> _Source material_:
**********

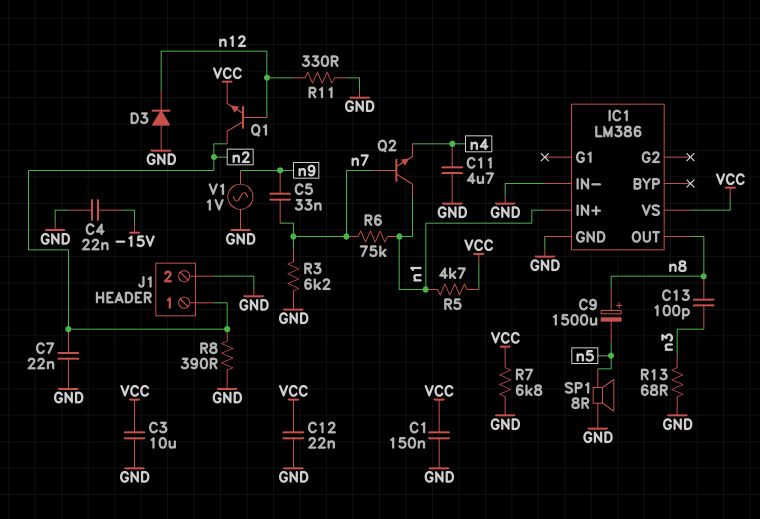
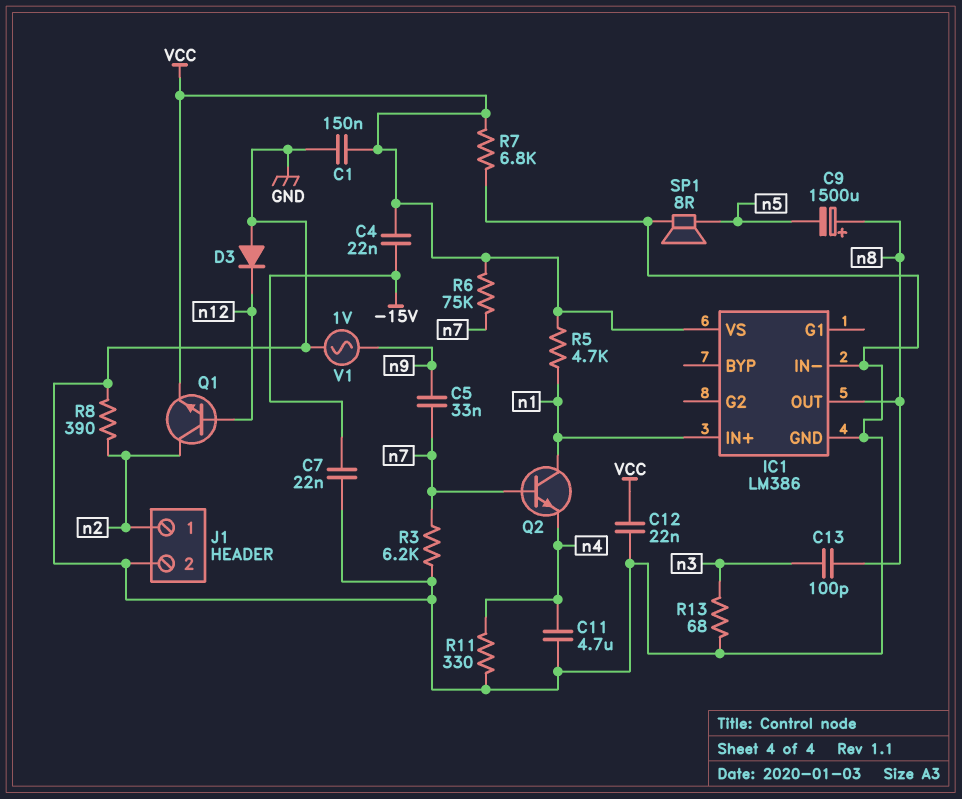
C3: 10uF (GND, VCC) -> none
C4: 22nF (-15V, GND) -> 22nF (-15V, VCC)
C7: 22nF (GND, n2) -> 22nF (-15V, GND)
R6: 75k (n1, n7) -> 75k (VCC, n7)
R11: 330 (GND, n12) -> 330 (GND, n4)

**********

> _How to complete this task_: Extract the full listing exactly, with the pictures left out.

> _Solution to this exercise_:
C3: 10uF (GND, VCC) -> none
C4: 22nF (-15V, GND) -> 22nF (-15V, VCC)
C7: 22nF (GND, n2) -> 22nF (-15V, GND)
R6: 75k (n1, n7) -> 75k (VCC, n7)
R11: 330 (GND, n12) -> 330 (GND, n4)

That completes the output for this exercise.